TASK BRIEF:
Output each record in full, exactly as it stands.

DATA UNDER STUDY:
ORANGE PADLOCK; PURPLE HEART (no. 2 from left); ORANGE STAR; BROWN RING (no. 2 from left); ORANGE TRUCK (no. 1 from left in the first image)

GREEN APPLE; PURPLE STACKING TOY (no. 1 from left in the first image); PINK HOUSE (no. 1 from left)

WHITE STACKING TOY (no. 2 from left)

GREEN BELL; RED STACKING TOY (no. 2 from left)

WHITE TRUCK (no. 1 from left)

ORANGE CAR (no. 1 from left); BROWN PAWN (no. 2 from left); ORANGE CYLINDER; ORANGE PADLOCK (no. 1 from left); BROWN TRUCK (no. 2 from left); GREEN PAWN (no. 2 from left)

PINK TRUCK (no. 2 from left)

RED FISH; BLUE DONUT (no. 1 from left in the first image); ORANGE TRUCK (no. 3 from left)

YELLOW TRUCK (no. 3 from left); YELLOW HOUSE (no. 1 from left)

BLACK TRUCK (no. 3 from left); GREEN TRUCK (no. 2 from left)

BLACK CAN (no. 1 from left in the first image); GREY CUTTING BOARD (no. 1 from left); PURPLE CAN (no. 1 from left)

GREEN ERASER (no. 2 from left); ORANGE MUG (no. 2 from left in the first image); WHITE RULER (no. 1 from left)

RESPONSE TO THIS EXERCISE:
ORANGE PADLOCK; PURPLE HEART (no. 2 from left); ORANGE STAR; BROWN RING (no. 2 from left); ORANGE TRUCK (no. 1 from left in the first image)

GREEN APPLE; PURPLE STACKING TOY (no. 1 from left in the first image); PINK HOUSE (no. 1 from left)

WHITE STACKING TOY (no. 2 from left)

GREEN BELL; RED STACKING TOY (no. 2 from left)

WHITE TRUCK (no. 1 from left)

ORANGE CAR (no. 1 from left); BROWN PAWN (no. 2 from left); ORANGE CYLINDER; ORANGE PADLOCK (no. 1 from left); BROWN TRUCK (no. 2 from left); GREEN PAWN (no. 2 from left)

PINK TRUCK (no. 2 from left)

RED FISH; BLUE DONUT (no. 1 from left in the first image); ORANGE TRUCK (no. 3 from left)

YELLOW TRUCK (no. 3 from left); YELLOW HOUSE (no. 1 from left)

BLACK TRUCK (no. 3 from left); GREEN TRUCK (no. 2 from left)

BLACK CAN (no. 1 from left in the first image); GREY CUTTING BOARD (no. 1 from left); PURPLE CAN (no. 1 from left)

GREEN ERASER (no. 2 from left); ORANGE MUG (no. 2 from left in the first image); WHITE RULER (no. 1 from left)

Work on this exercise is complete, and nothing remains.